— WHAT IS EXPECTED —
In the entries below, find the line with "none -> cyan brick E9:F9 level 1", then set it down exactly along with each line after it to the end, skipping any pictures.

— DATA EXTRACTS —
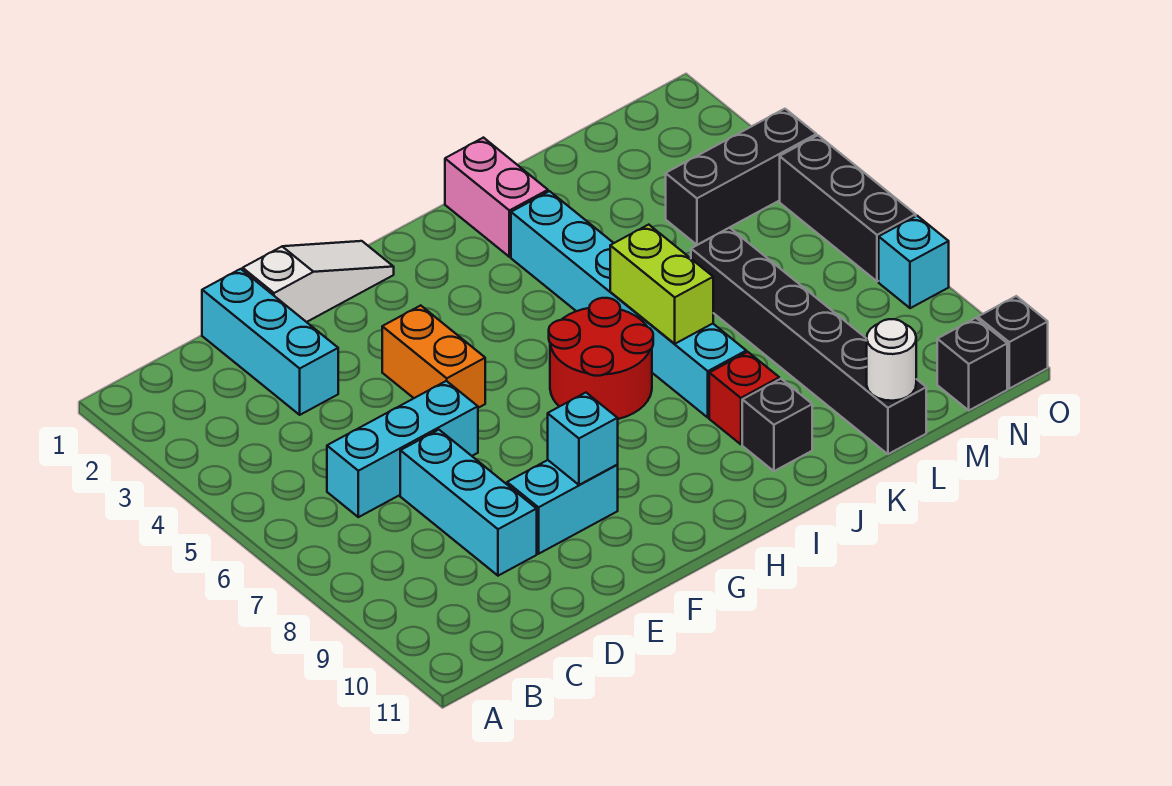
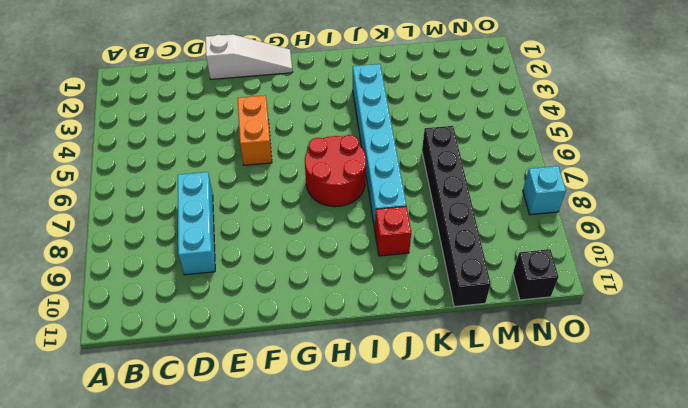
none -> cyan brick C6:E6 level 1
none -> cyan brick D1:D3 level 1
none -> cyan brick E9:F9 level 1

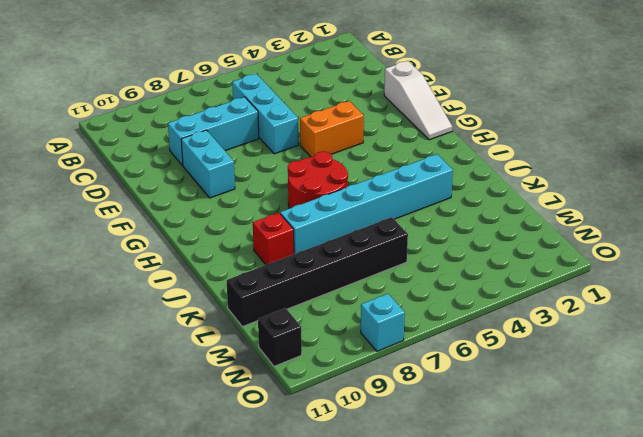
none -> cyan brick D1:D3 level 1
none -> pink brick J1:J2 level 1
none -> black brick J10 level 1

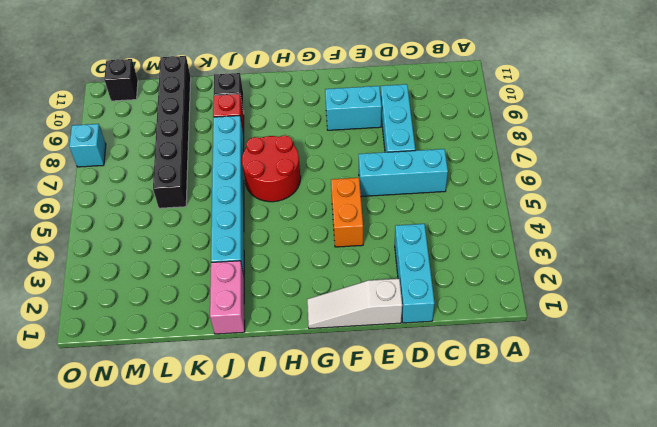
none -> black brick M4:O4 level 1
none -> black brick O5:O7 level 1
none -> black brick O11 level 1

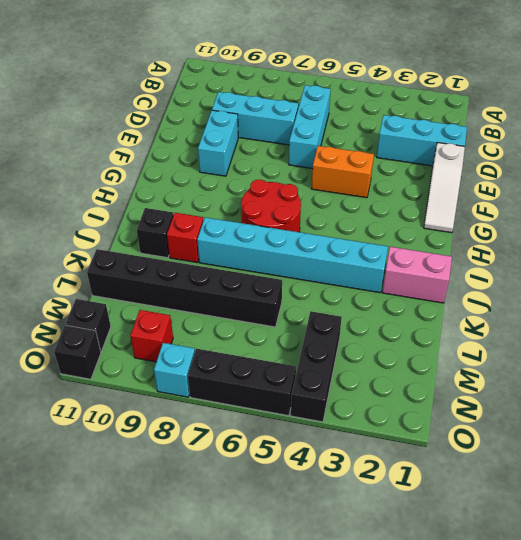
red brick N9 level 1 -> none
none -> cyan brick F9 level 2
none -> lime brick J6:J7 level 2
none -> white round brick L11 level 2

— OUTPUT FOR THIS TASK —
none -> cyan brick E9:F9 level 1

none -> cyan brick D1:D3 level 1
none -> pink brick J1:J2 level 1
none -> black brick J10 level 1

none -> black brick M4:O4 level 1
none -> black brick O5:O7 level 1
none -> black brick O11 level 1

red brick N9 level 1 -> none
none -> cyan brick F9 level 2
none -> lime brick J6:J7 level 2
none -> white round brick L11 level 2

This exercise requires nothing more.